Records excerpted from a collection
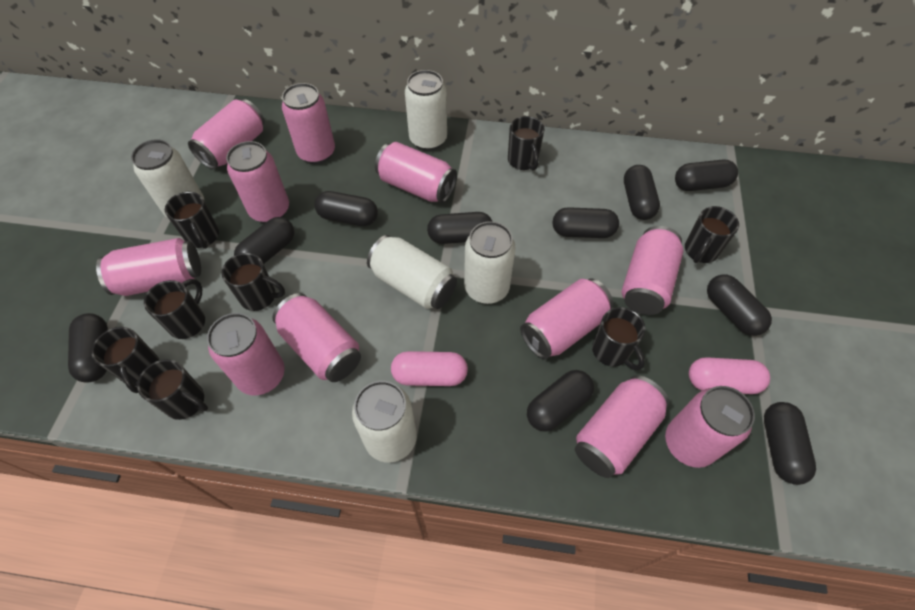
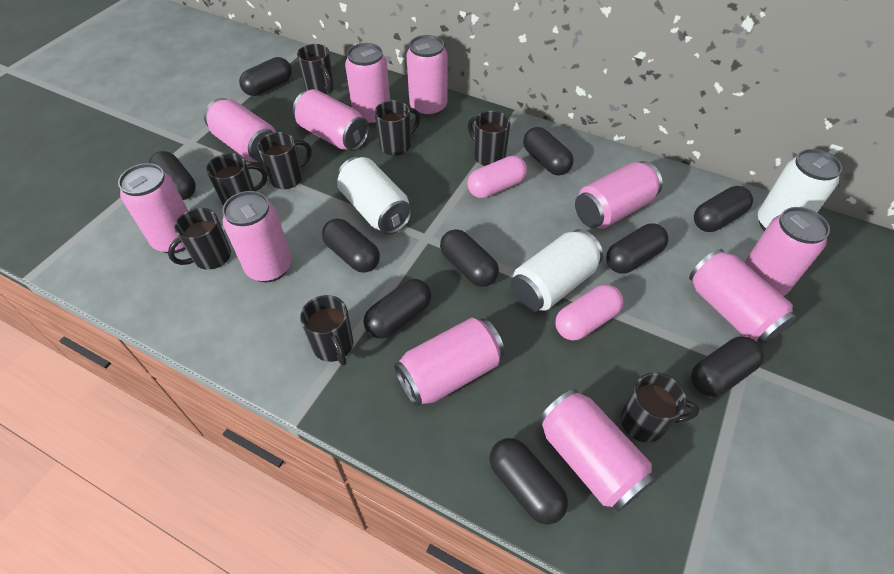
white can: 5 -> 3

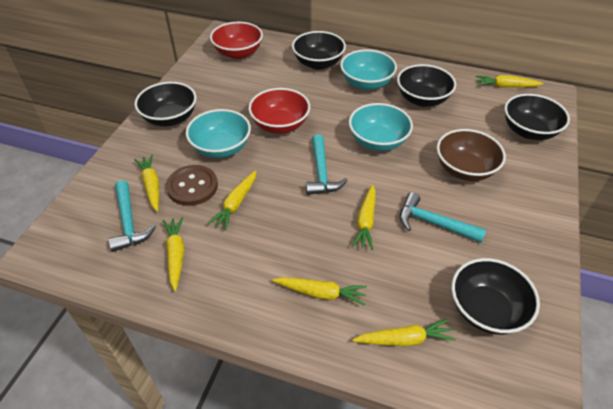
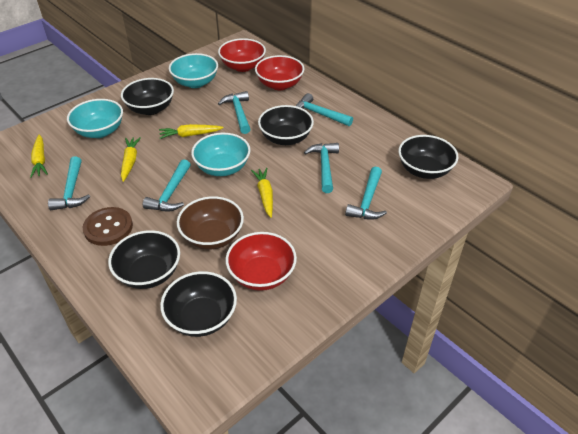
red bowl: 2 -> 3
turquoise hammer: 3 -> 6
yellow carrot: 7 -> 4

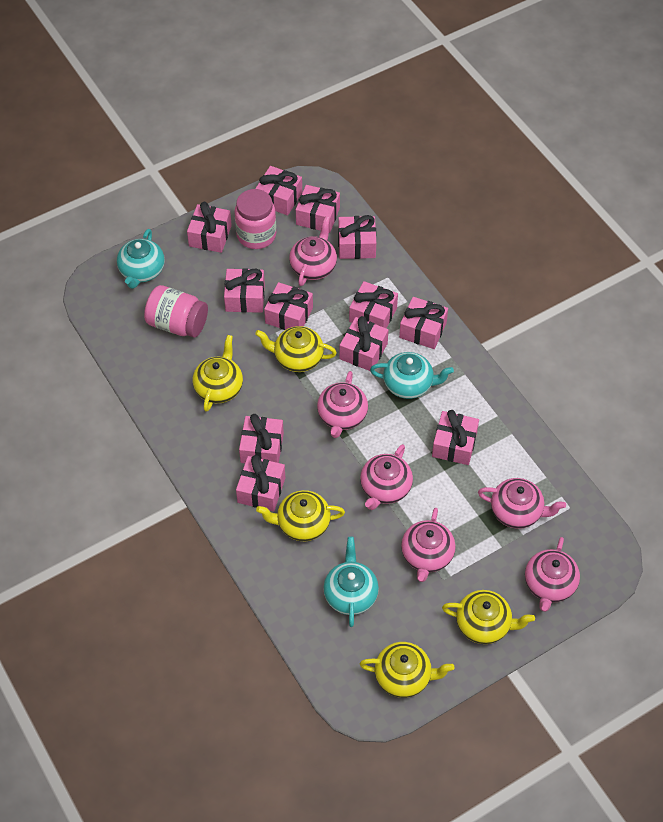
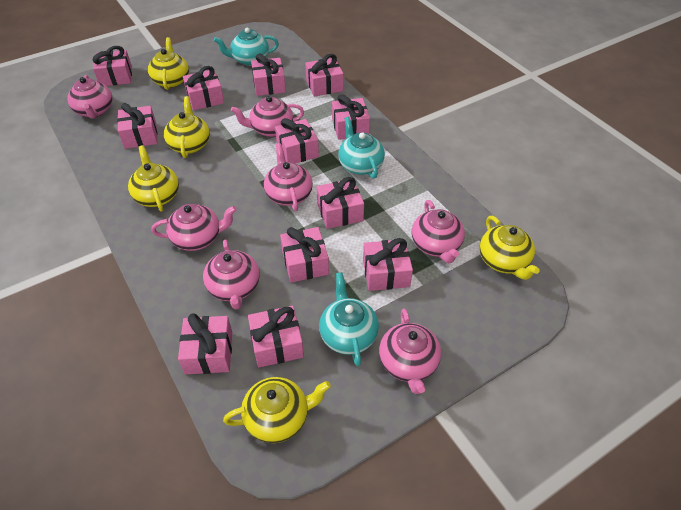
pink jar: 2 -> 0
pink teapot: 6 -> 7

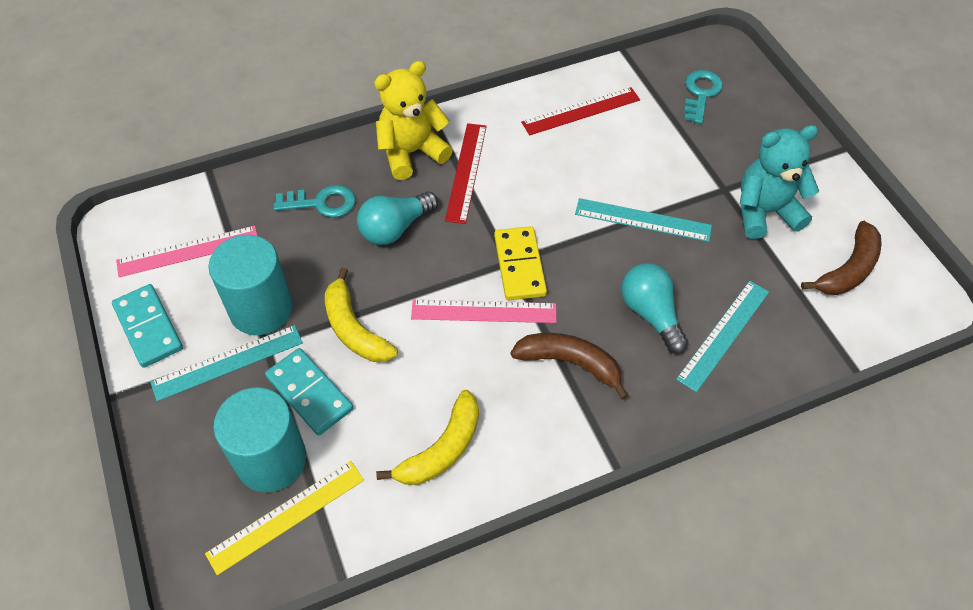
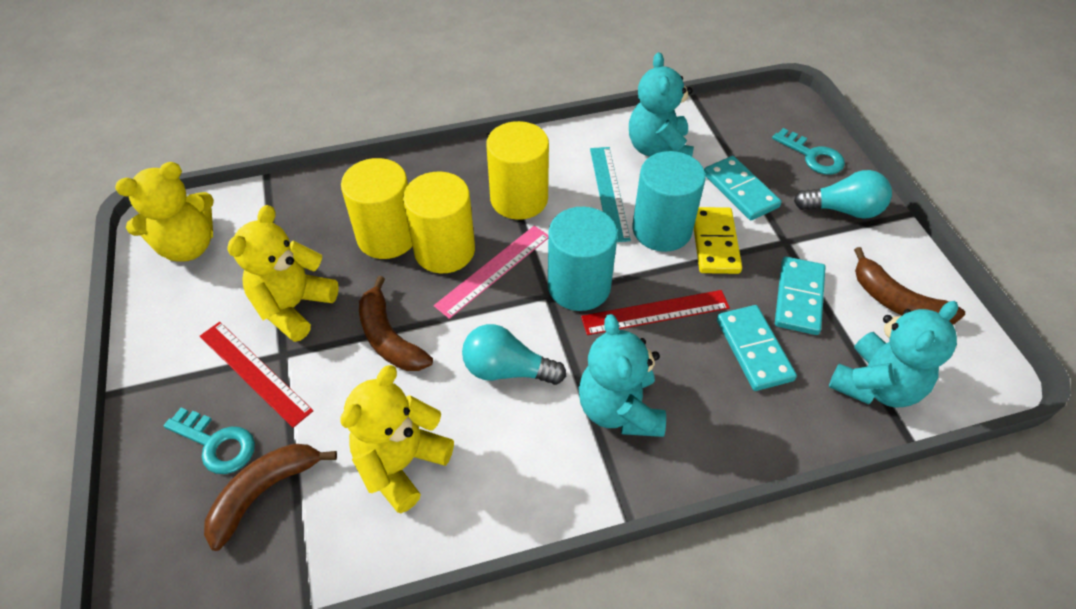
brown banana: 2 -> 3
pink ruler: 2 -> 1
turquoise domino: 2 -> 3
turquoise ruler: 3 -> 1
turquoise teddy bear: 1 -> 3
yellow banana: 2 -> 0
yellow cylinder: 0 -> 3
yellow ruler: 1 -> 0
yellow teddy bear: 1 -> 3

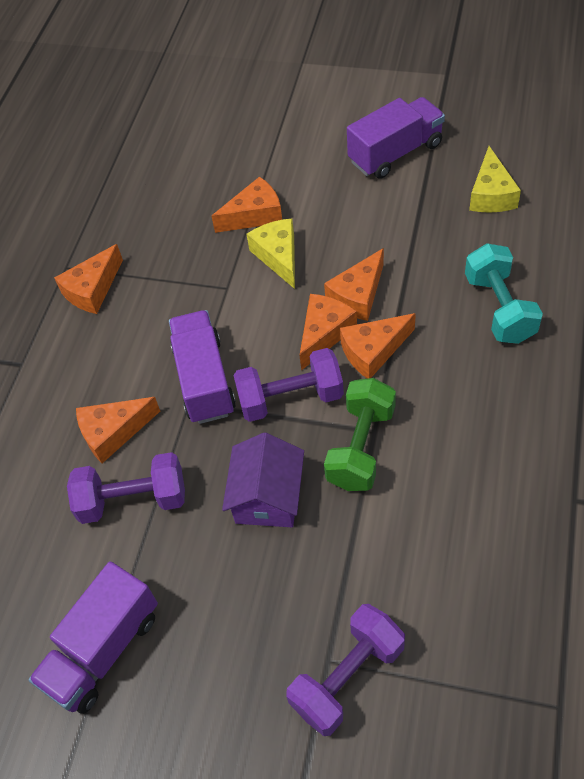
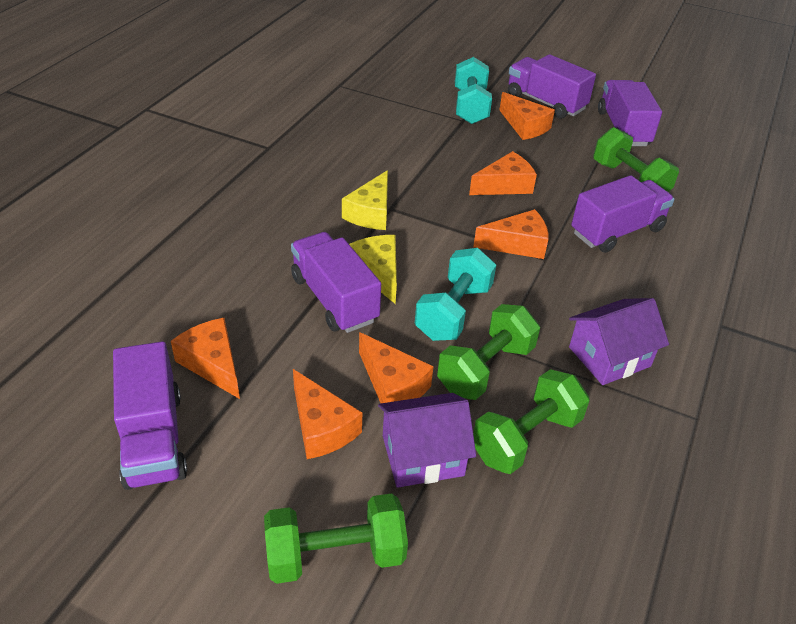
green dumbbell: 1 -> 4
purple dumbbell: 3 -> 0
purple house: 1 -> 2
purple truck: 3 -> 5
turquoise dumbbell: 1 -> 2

- **Activity**
Print exactly the lines between the line containing "red bowl: 2 -> 3" and the last line of the entries above, including both, and nothing besides; skip the pictures.

- **Reply to the exercise**
red bowl: 2 -> 3
turquoise hammer: 3 -> 6
yellow carrot: 7 -> 4

pink jar: 2 -> 0
pink teapot: 6 -> 7

brown banana: 2 -> 3
pink ruler: 2 -> 1
turquoise domino: 2 -> 3
turquoise ruler: 3 -> 1
turquoise teddy bear: 1 -> 3
yellow banana: 2 -> 0
yellow cylinder: 0 -> 3
yellow ruler: 1 -> 0
yellow teddy bear: 1 -> 3

green dumbbell: 1 -> 4
purple dumbbell: 3 -> 0
purple house: 1 -> 2
purple truck: 3 -> 5
turquoise dumbbell: 1 -> 2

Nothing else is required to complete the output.